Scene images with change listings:
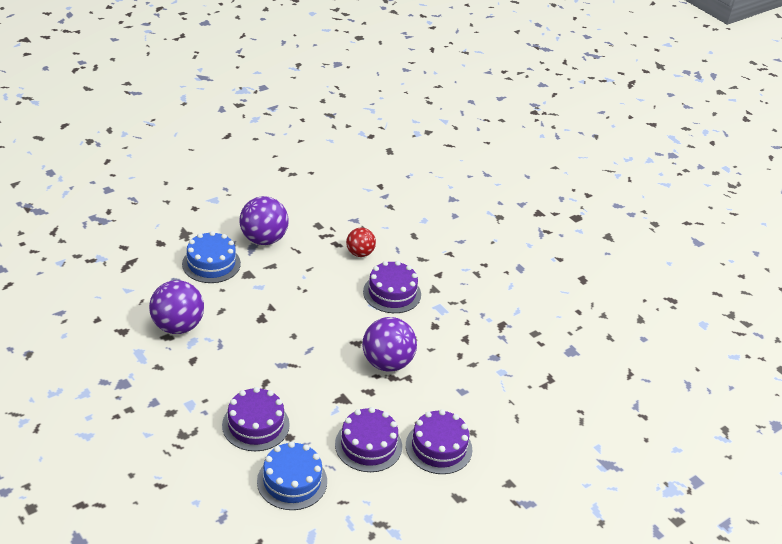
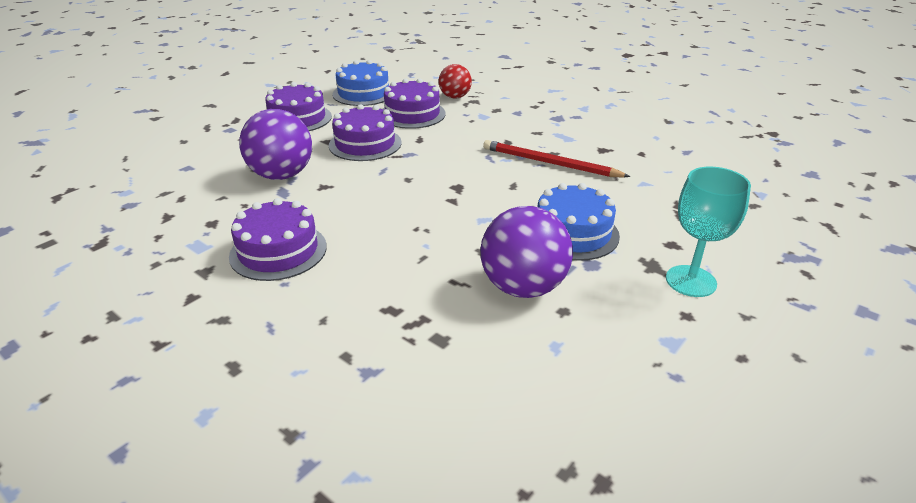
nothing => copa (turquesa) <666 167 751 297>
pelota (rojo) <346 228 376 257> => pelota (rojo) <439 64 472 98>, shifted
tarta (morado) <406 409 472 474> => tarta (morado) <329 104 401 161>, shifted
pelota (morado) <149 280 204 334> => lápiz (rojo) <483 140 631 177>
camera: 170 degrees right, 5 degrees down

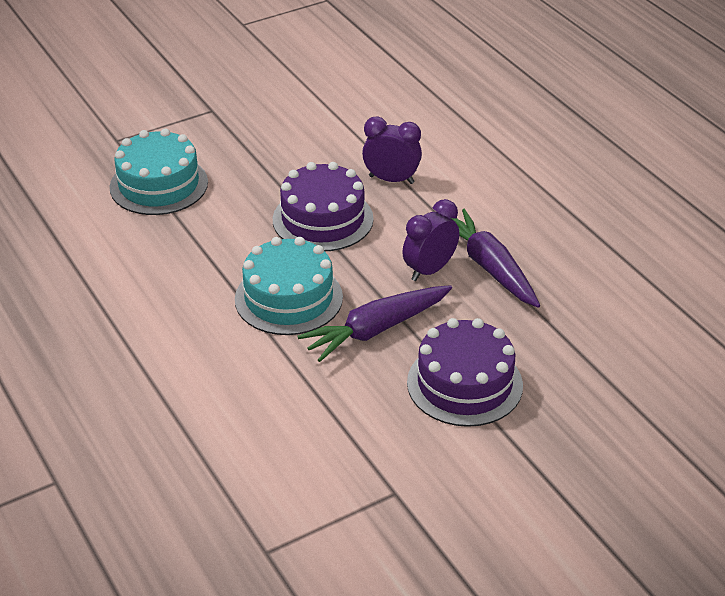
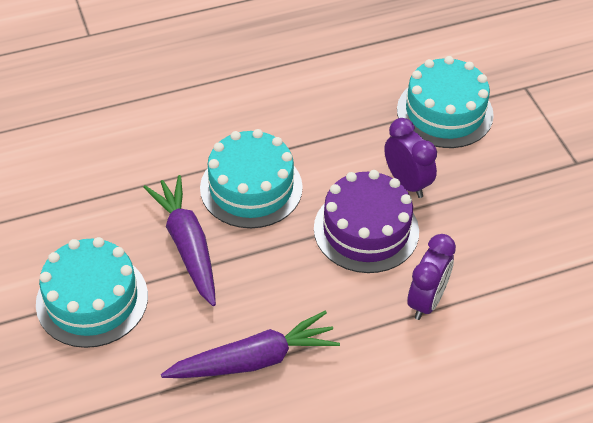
despertador (morado) <403 199 459 281> => despertador (morado) <384 118 437 198>, shifted
tarta (morado) <407 318 523 427> => tarta (turquesa) <36 237 148 348>
camera: 100 degrees right, 10 degrees up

● **Exercise directions**: Set down, exactly and only, the lines running from the one holding "despertador (morado) <403" through the end of the records above, both ends included.

● **Output for this exercise**:
despertador (morado) <403 199 459 281> => despertador (morado) <384 118 437 198>, shifted
tarta (morado) <407 318 523 427> => tarta (turquesa) <36 237 148 348>
camera: 100 degrees right, 10 degrees up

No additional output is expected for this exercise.